*** Listed entries Section Begins ***

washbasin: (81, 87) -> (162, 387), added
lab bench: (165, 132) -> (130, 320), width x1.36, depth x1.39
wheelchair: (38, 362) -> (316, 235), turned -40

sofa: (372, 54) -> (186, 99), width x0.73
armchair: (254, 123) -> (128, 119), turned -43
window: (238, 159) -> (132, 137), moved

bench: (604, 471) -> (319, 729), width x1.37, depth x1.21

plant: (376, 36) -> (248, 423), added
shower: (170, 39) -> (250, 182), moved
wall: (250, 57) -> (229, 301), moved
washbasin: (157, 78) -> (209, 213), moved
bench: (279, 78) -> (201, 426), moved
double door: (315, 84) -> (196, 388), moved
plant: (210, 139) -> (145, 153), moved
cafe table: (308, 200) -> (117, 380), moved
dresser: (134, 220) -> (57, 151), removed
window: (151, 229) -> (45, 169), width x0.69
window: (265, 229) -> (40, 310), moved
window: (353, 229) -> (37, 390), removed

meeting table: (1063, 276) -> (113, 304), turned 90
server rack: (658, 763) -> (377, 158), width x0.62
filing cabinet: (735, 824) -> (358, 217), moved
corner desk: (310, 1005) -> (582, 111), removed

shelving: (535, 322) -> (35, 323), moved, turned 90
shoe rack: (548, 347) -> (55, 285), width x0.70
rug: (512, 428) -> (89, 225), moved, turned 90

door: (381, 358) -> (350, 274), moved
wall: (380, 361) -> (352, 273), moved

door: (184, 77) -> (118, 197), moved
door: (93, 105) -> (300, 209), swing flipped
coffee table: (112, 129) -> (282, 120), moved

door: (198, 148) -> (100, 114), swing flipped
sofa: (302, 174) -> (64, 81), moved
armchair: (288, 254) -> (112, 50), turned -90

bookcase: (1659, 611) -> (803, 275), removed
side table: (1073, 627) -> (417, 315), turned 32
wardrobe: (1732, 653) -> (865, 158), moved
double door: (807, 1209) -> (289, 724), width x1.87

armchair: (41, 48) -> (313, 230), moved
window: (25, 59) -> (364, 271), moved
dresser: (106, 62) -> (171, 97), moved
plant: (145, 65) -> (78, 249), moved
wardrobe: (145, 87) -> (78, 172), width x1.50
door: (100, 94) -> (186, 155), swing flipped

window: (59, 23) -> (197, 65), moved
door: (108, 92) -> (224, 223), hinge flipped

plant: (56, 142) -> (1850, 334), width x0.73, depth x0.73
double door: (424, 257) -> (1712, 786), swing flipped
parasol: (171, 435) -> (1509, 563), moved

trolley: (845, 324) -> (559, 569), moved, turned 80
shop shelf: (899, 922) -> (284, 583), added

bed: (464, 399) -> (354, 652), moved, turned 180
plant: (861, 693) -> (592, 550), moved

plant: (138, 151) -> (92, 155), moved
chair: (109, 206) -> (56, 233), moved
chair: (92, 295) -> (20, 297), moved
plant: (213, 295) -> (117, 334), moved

*** Listed entries Section Ends ***

*Exercise details*:
Lines holding "added" in the material above are to be reported.

*Response*:
washbasin: (81, 87) -> (162, 387), added
plant: (376, 36) -> (248, 423), added
shop shelf: (899, 922) -> (284, 583), added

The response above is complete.